▶ **INFORMATION**:

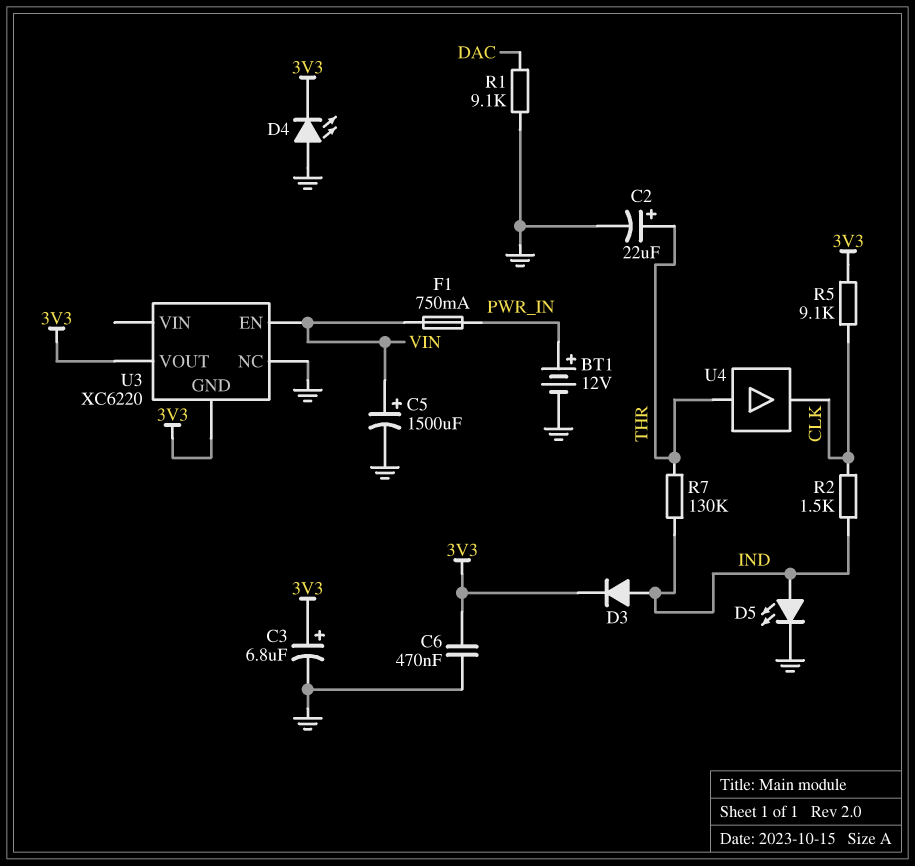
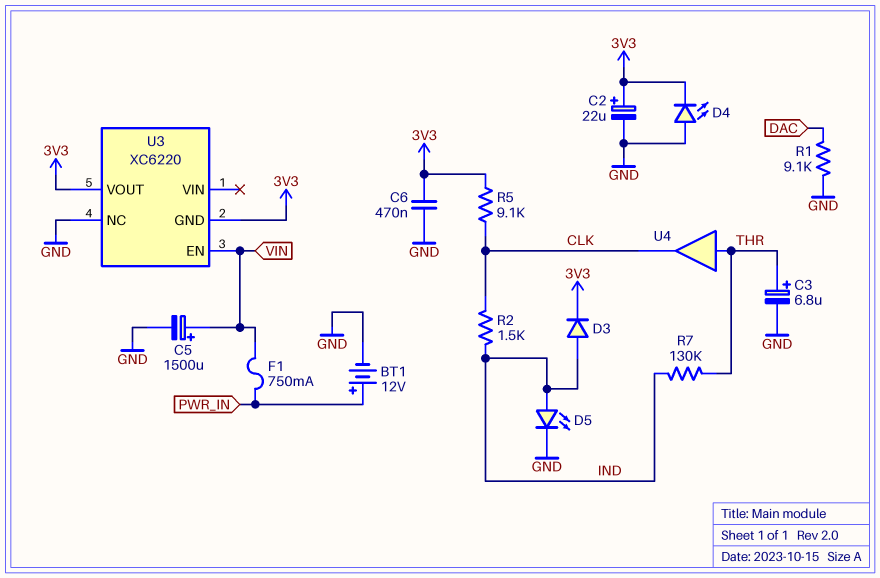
C2: 22uF (plus THR, minus GND) -> 22uF (plus 3V3, minus GND)
C3: 6.8uF (plus 3V3, minus GND) -> 6.8uF (plus THR, minus GND)

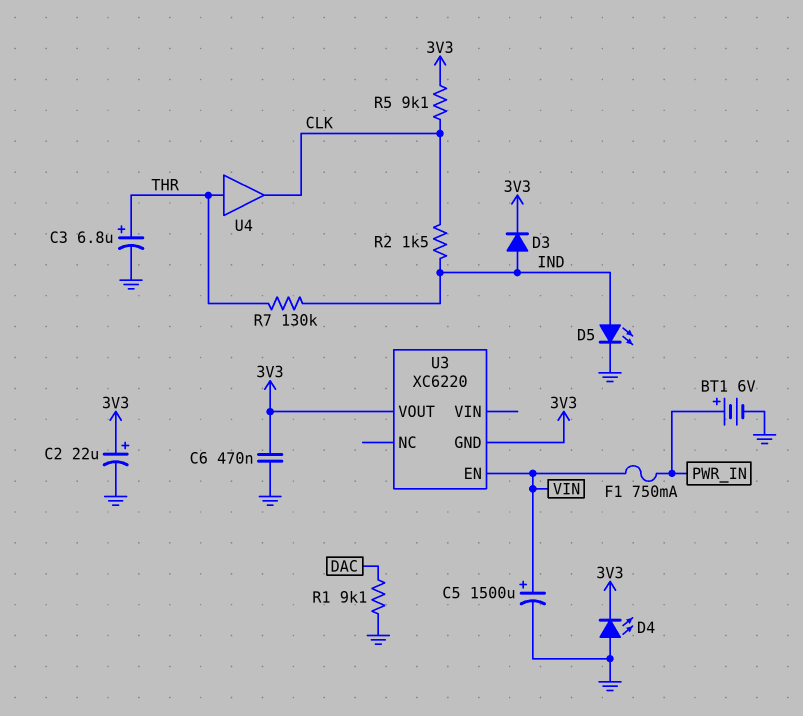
BT1: 12V (plus PWR_IN, minus GND) -> 6V (plus PWR_IN, minus GND)
U3 pin NC: GND -> none

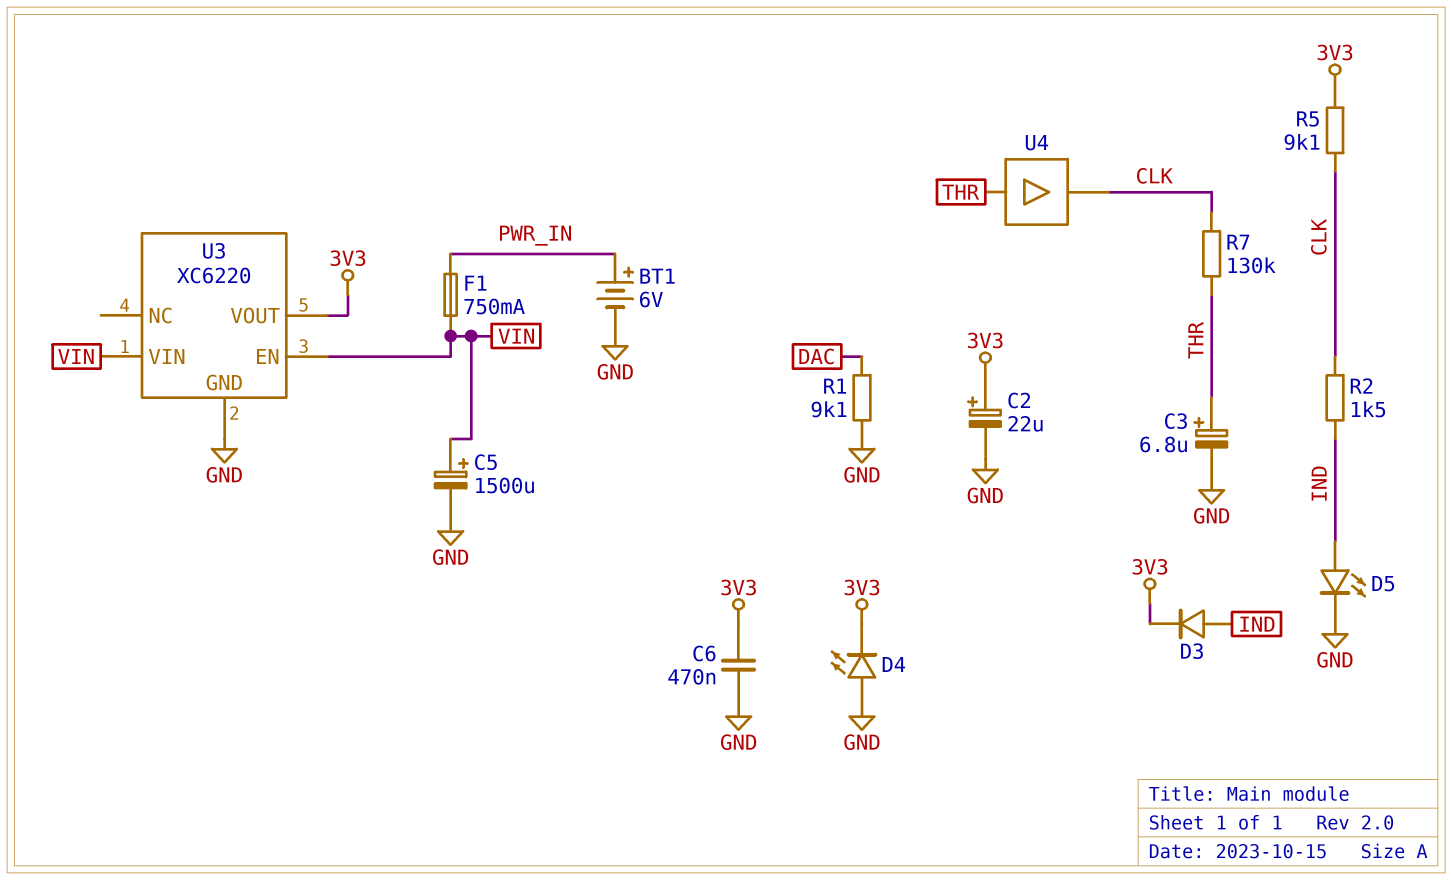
R7: 130k (IND, THR) -> 130k (CLK, THR)
U3 pin GND: 3V3 -> GND
U3 pin VIN: none -> VIN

▶ **PROBLEM TO SOLVE**:
Repeat the data above in full and exactly. Omit every image.

▶ **SOLUTION TO THIS PROBLEM**:
C2: 22uF (plus THR, minus GND) -> 22uF (plus 3V3, minus GND)
C3: 6.8uF (plus 3V3, minus GND) -> 6.8uF (plus THR, minus GND)

BT1: 12V (plus PWR_IN, minus GND) -> 6V (plus PWR_IN, minus GND)
U3 pin NC: GND -> none

R7: 130k (IND, THR) -> 130k (CLK, THR)
U3 pin GND: 3V3 -> GND
U3 pin VIN: none -> VIN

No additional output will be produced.